WORK TASK →
Write out the listing below without alteration, omitting its pictures.

PROVIDED MATERIAL →
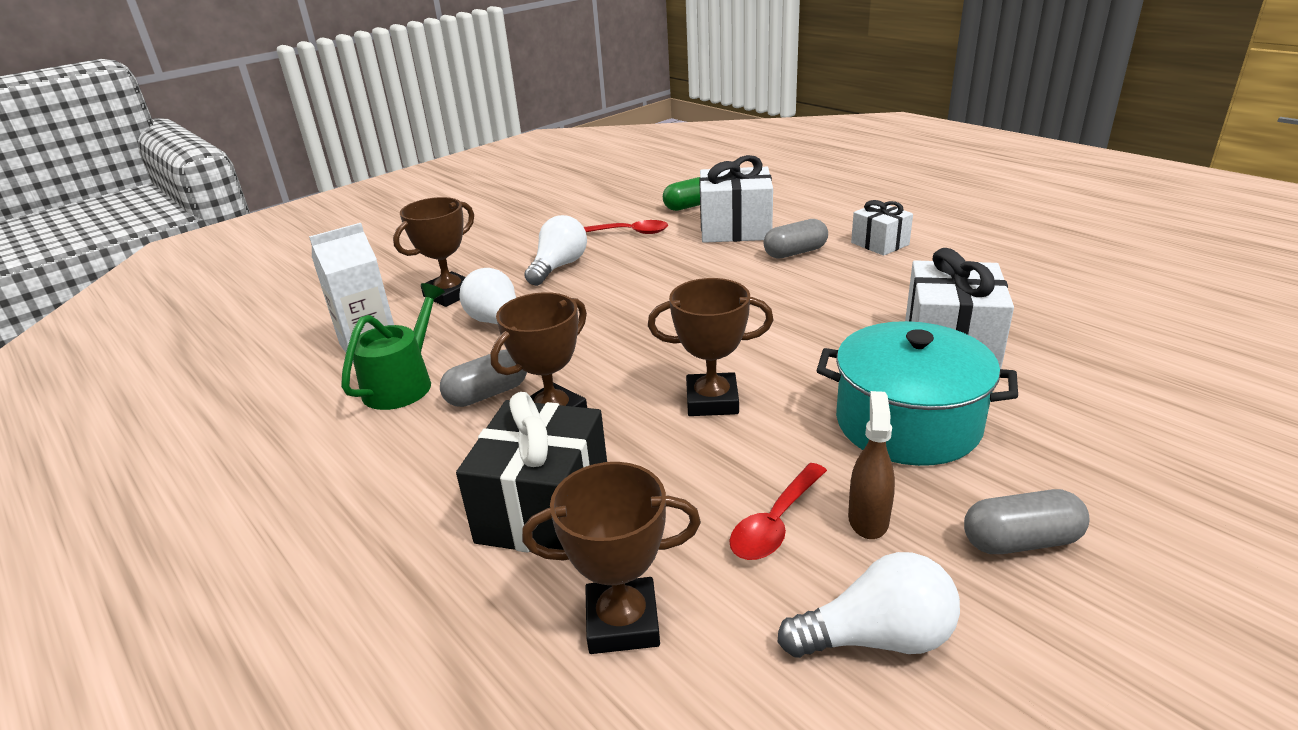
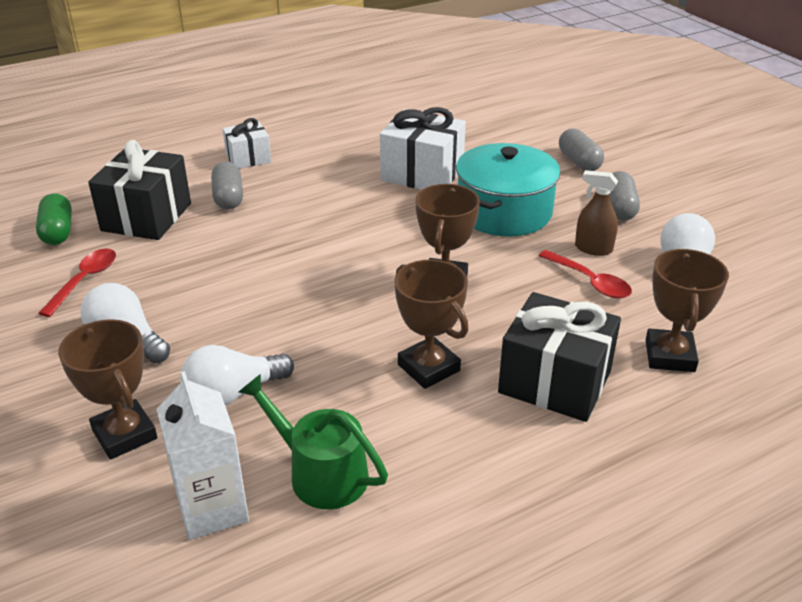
camera: 80 degrees left, 5 degrees up
(487, 394) = (374, 408): grey capsule -> grey capsule (579, 162)
(735, 229) = (146, 217): white gift -> black gift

RESULT →
camera: 80 degrees left, 5 degrees up
(487, 394) = (374, 408): grey capsule -> grey capsule (579, 162)
(735, 229) = (146, 217): white gift -> black gift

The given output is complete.